### The data ###

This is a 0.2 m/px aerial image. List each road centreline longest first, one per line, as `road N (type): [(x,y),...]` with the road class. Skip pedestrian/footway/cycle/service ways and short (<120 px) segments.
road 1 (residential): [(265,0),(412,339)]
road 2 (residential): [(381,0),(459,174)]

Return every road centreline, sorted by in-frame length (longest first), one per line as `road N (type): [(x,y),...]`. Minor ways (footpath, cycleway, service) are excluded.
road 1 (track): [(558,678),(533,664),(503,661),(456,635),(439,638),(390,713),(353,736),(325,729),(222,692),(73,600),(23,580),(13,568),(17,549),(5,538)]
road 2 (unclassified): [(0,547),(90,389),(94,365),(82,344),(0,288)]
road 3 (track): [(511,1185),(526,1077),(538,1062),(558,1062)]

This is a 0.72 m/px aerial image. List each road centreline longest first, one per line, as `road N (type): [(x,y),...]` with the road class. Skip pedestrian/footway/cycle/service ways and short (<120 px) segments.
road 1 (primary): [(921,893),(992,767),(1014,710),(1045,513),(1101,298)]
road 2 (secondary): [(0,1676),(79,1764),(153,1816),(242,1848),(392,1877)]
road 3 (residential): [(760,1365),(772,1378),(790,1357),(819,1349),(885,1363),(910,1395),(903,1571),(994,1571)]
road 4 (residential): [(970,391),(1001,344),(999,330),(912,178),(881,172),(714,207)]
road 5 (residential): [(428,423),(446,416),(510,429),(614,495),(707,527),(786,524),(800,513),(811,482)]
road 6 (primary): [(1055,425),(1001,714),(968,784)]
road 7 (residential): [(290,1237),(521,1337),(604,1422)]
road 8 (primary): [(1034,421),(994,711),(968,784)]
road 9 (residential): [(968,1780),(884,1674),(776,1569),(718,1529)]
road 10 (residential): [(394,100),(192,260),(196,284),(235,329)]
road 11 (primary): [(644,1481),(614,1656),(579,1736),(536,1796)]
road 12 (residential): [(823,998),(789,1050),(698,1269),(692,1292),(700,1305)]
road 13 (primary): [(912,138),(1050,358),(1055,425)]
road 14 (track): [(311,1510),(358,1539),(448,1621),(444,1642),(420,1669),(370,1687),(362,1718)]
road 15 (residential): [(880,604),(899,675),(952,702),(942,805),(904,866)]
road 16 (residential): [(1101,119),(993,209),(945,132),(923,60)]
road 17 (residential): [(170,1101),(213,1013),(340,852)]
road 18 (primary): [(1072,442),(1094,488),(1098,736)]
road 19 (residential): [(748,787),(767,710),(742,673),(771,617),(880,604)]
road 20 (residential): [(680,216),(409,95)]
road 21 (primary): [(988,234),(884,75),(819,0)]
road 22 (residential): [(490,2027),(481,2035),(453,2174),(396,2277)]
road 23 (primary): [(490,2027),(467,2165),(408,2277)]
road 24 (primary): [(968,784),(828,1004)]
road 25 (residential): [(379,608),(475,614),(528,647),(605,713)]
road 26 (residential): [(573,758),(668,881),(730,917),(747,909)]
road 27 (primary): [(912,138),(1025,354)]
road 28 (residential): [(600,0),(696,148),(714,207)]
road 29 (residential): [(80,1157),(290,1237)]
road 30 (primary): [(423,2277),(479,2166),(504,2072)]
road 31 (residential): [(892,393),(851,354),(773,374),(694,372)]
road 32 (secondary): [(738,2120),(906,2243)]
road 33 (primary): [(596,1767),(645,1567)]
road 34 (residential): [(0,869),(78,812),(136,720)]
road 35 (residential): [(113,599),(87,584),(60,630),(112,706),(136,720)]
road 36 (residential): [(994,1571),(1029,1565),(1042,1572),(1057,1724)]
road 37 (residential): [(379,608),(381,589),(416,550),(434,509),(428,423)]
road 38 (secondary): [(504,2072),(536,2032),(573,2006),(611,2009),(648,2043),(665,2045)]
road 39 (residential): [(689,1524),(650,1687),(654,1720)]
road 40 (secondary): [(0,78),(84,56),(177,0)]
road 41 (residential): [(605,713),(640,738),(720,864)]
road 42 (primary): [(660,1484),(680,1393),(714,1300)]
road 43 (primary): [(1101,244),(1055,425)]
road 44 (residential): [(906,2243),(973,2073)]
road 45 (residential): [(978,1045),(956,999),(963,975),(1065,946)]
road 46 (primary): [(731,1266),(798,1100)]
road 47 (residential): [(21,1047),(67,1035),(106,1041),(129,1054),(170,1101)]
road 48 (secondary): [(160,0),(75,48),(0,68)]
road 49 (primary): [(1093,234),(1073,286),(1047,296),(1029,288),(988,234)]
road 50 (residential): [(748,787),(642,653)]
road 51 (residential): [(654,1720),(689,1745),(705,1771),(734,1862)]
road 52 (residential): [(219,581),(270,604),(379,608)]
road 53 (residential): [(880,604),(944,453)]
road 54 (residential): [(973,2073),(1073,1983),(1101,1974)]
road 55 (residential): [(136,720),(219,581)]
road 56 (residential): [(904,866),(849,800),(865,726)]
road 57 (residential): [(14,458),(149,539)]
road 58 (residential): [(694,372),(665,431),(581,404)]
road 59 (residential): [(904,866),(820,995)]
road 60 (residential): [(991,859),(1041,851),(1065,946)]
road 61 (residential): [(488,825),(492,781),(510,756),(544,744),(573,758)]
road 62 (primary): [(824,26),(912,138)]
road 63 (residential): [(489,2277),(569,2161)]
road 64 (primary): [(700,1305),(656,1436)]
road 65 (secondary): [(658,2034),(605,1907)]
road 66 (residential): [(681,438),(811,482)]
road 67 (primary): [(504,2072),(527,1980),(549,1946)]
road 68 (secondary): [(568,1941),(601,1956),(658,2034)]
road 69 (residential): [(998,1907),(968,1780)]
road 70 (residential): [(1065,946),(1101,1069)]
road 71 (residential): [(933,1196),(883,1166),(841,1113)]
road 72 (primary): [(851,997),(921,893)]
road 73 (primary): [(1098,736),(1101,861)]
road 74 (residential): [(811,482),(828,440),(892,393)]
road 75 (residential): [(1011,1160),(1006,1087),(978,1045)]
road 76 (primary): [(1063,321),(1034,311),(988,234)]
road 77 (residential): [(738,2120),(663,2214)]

###

*Work to be completed*
The answer must be the full listing, restated word for word.

*Solution to this exercise*
This is a 0.2 m/px aerial image. List each road centreline longest first, one per line, as `road N (type): [(x,y),...]` with the road class. Skip pedestrian/footway/cycle/service ways and short (<120 px) segments.
road 1 (residential): [(265,0),(412,339)]
road 2 (residential): [(381,0),(459,174)]

Return every road centreline, sorted by in-frame length (longest first), one per line as `road N (type): [(x,y),...]`. Minor ways (footpath, cycleway, service) are excluded.
road 1 (track): [(558,678),(533,664),(503,661),(456,635),(439,638),(390,713),(353,736),(325,729),(222,692),(73,600),(23,580),(13,568),(17,549),(5,538)]
road 2 (unclassified): [(0,547),(90,389),(94,365),(82,344),(0,288)]
road 3 (track): [(511,1185),(526,1077),(538,1062),(558,1062)]

This is a 0.72 m/px aerial image. List each road centreline longest first, one per line, as `road N (type): [(x,y),...]` with the road class. Skip pedestrian/footway/cycle/service ways and short (<120 px) segments.
road 1 (primary): [(921,893),(992,767),(1014,710),(1045,513),(1101,298)]
road 2 (secondary): [(0,1676),(79,1764),(153,1816),(242,1848),(392,1877)]
road 3 (residential): [(760,1365),(772,1378),(790,1357),(819,1349),(885,1363),(910,1395),(903,1571),(994,1571)]
road 4 (residential): [(970,391),(1001,344),(999,330),(912,178),(881,172),(714,207)]
road 5 (residential): [(428,423),(446,416),(510,429),(614,495),(707,527),(786,524),(800,513),(811,482)]
road 6 (primary): [(1055,425),(1001,714),(968,784)]
road 7 (residential): [(290,1237),(521,1337),(604,1422)]
road 8 (primary): [(1034,421),(994,711),(968,784)]
road 9 (residential): [(968,1780),(884,1674),(776,1569),(718,1529)]
road 10 (residential): [(394,100),(192,260),(196,284),(235,329)]
road 11 (primary): [(644,1481),(614,1656),(579,1736),(536,1796)]
road 12 (residential): [(823,998),(789,1050),(698,1269),(692,1292),(700,1305)]
road 13 (primary): [(912,138),(1050,358),(1055,425)]
road 14 (track): [(311,1510),(358,1539),(448,1621),(444,1642),(420,1669),(370,1687),(362,1718)]
road 15 (residential): [(880,604),(899,675),(952,702),(942,805),(904,866)]
road 16 (residential): [(1101,119),(993,209),(945,132),(923,60)]
road 17 (residential): [(170,1101),(213,1013),(340,852)]
road 18 (primary): [(1072,442),(1094,488),(1098,736)]
road 19 (residential): [(748,787),(767,710),(742,673),(771,617),(880,604)]
road 20 (residential): [(680,216),(409,95)]
road 21 (primary): [(988,234),(884,75),(819,0)]
road 22 (residential): [(490,2027),(481,2035),(453,2174),(396,2277)]
road 23 (primary): [(490,2027),(467,2165),(408,2277)]
road 24 (primary): [(968,784),(828,1004)]
road 25 (residential): [(379,608),(475,614),(528,647),(605,713)]
road 26 (residential): [(573,758),(668,881),(730,917),(747,909)]
road 27 (primary): [(912,138),(1025,354)]
road 28 (residential): [(600,0),(696,148),(714,207)]
road 29 (residential): [(80,1157),(290,1237)]
road 30 (primary): [(423,2277),(479,2166),(504,2072)]
road 31 (residential): [(892,393),(851,354),(773,374),(694,372)]
road 32 (secondary): [(738,2120),(906,2243)]
road 33 (primary): [(596,1767),(645,1567)]
road 34 (residential): [(0,869),(78,812),(136,720)]
road 35 (residential): [(113,599),(87,584),(60,630),(112,706),(136,720)]
road 36 (residential): [(994,1571),(1029,1565),(1042,1572),(1057,1724)]
road 37 (residential): [(379,608),(381,589),(416,550),(434,509),(428,423)]
road 38 (secondary): [(504,2072),(536,2032),(573,2006),(611,2009),(648,2043),(665,2045)]
road 39 (residential): [(689,1524),(650,1687),(654,1720)]
road 40 (secondary): [(0,78),(84,56),(177,0)]
road 41 (residential): [(605,713),(640,738),(720,864)]
road 42 (primary): [(660,1484),(680,1393),(714,1300)]
road 43 (primary): [(1101,244),(1055,425)]
road 44 (residential): [(906,2243),(973,2073)]
road 45 (residential): [(978,1045),(956,999),(963,975),(1065,946)]
road 46 (primary): [(731,1266),(798,1100)]
road 47 (residential): [(21,1047),(67,1035),(106,1041),(129,1054),(170,1101)]
road 48 (secondary): [(160,0),(75,48),(0,68)]
road 49 (primary): [(1093,234),(1073,286),(1047,296),(1029,288),(988,234)]
road 50 (residential): [(748,787),(642,653)]
road 51 (residential): [(654,1720),(689,1745),(705,1771),(734,1862)]
road 52 (residential): [(219,581),(270,604),(379,608)]
road 53 (residential): [(880,604),(944,453)]
road 54 (residential): [(973,2073),(1073,1983),(1101,1974)]
road 55 (residential): [(136,720),(219,581)]
road 56 (residential): [(904,866),(849,800),(865,726)]
road 57 (residential): [(14,458),(149,539)]
road 58 (residential): [(694,372),(665,431),(581,404)]
road 59 (residential): [(904,866),(820,995)]
road 60 (residential): [(991,859),(1041,851),(1065,946)]
road 61 (residential): [(488,825),(492,781),(510,756),(544,744),(573,758)]
road 62 (primary): [(824,26),(912,138)]
road 63 (residential): [(489,2277),(569,2161)]
road 64 (primary): [(700,1305),(656,1436)]
road 65 (secondary): [(658,2034),(605,1907)]
road 66 (residential): [(681,438),(811,482)]
road 67 (primary): [(504,2072),(527,1980),(549,1946)]
road 68 (secondary): [(568,1941),(601,1956),(658,2034)]
road 69 (residential): [(998,1907),(968,1780)]
road 70 (residential): [(1065,946),(1101,1069)]
road 71 (residential): [(933,1196),(883,1166),(841,1113)]
road 72 (primary): [(851,997),(921,893)]
road 73 (primary): [(1098,736),(1101,861)]
road 74 (residential): [(811,482),(828,440),(892,393)]
road 75 (residential): [(1011,1160),(1006,1087),(978,1045)]
road 76 (primary): [(1063,321),(1034,311),(988,234)]
road 77 (residential): [(738,2120),(663,2214)]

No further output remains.